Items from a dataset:
- - -
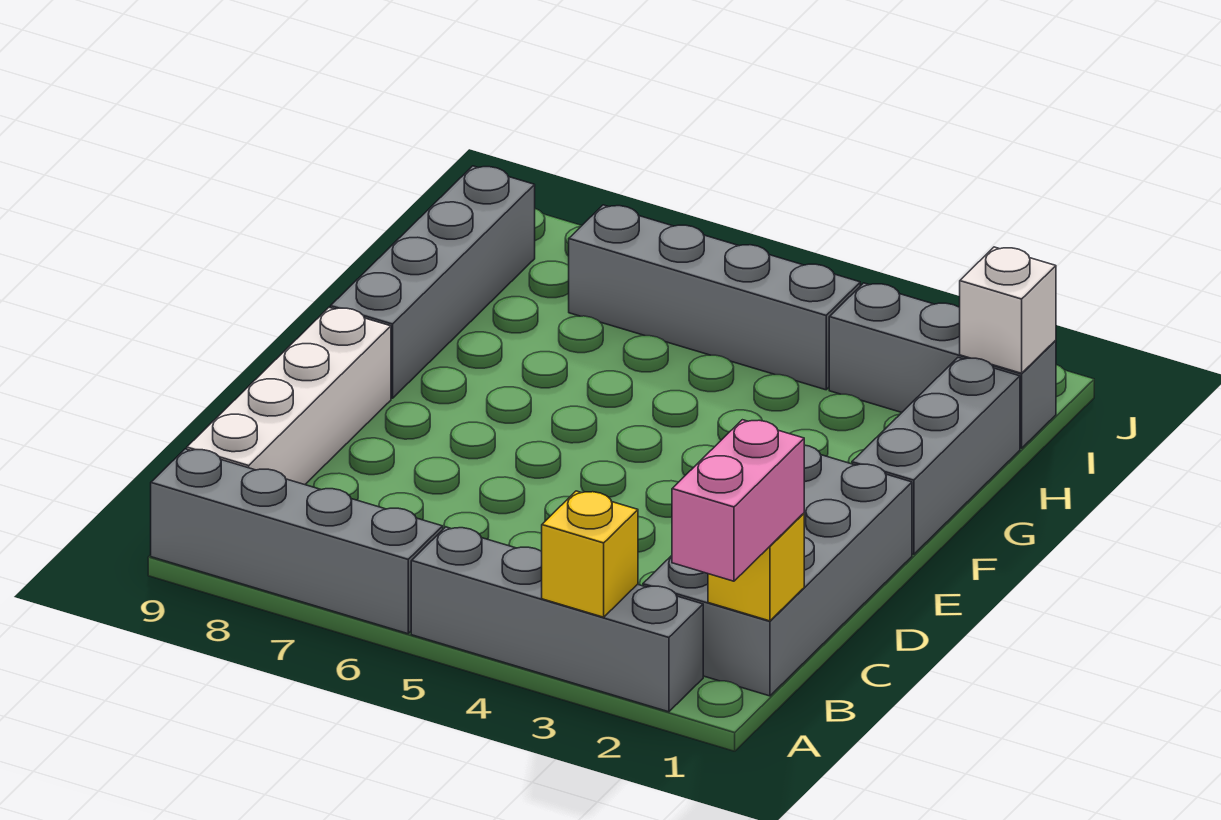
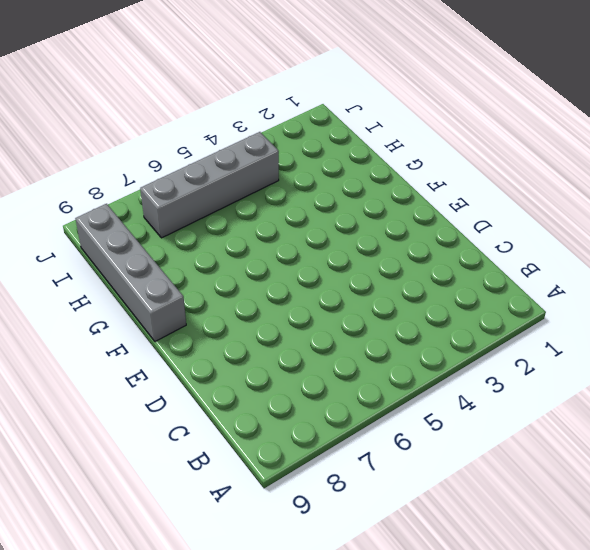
none -> grey brick A2:A5 level 1
none -> grey brick A6:A9 level 1
none -> grey brick B1:E2 level 1

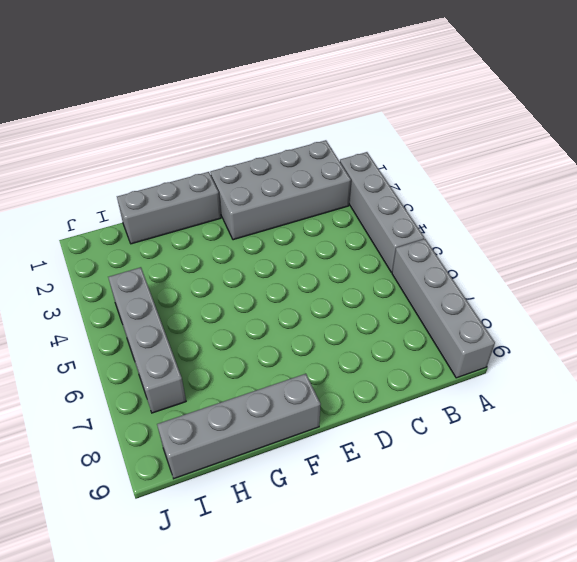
none -> white brick B9:E9 level 1
none -> grey brick I1:I3 level 1
none -> yellow brick A3 level 2

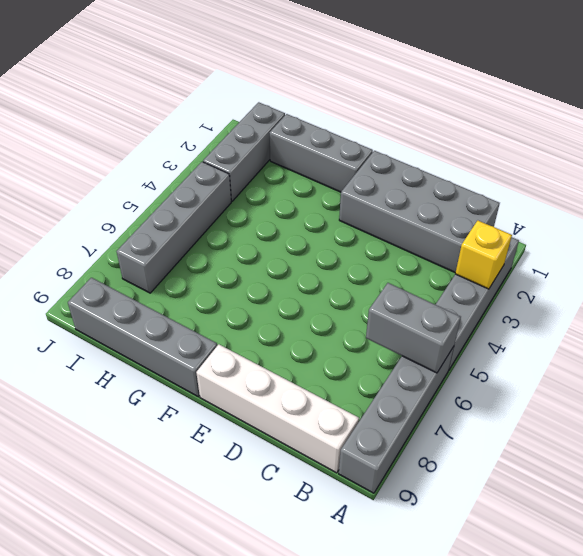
grey brick A6:B6 level 2 -> none
none -> yellow brick B1 level 2
none -> white brick I1 level 2
none -> pink brick A1:B1 level 3

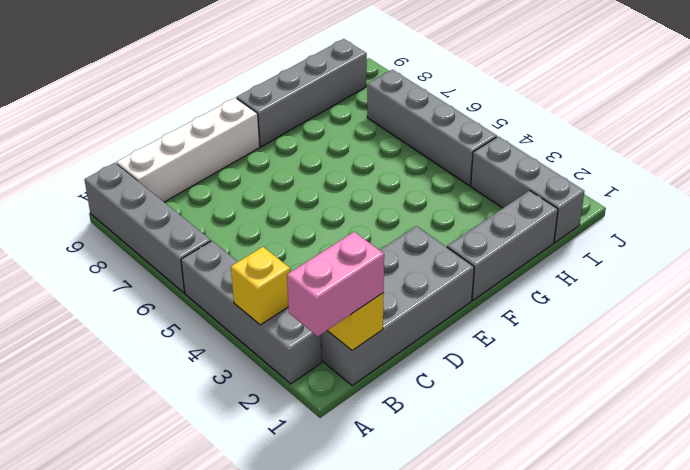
none -> white brick I1 level 2

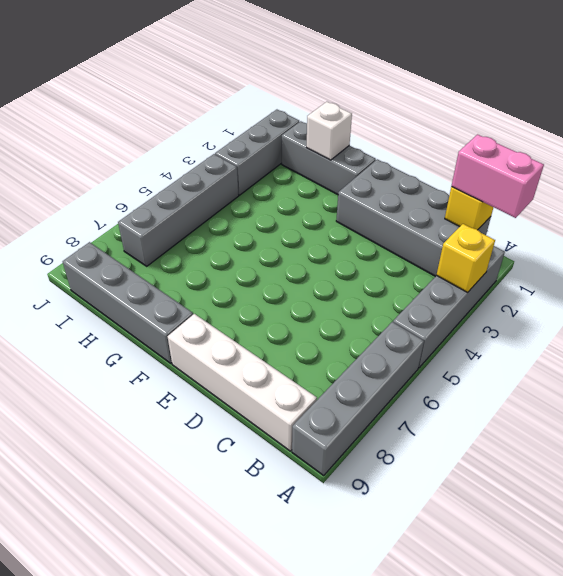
white brick G1 level 2 -> white brick I1 level 2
- - -
ABOUT THIS EXERCISE – Please keep every line of the data the same when you reproduce it, and keep every picture out.

TASK ANSWER –
none -> grey brick A2:A5 level 1
none -> grey brick A6:A9 level 1
none -> grey brick B1:E2 level 1

none -> white brick B9:E9 level 1
none -> grey brick I1:I3 level 1
none -> yellow brick A3 level 2

grey brick A6:B6 level 2 -> none
none -> yellow brick B1 level 2
none -> white brick I1 level 2
none -> pink brick A1:B1 level 3

none -> white brick I1 level 2

white brick G1 level 2 -> white brick I1 level 2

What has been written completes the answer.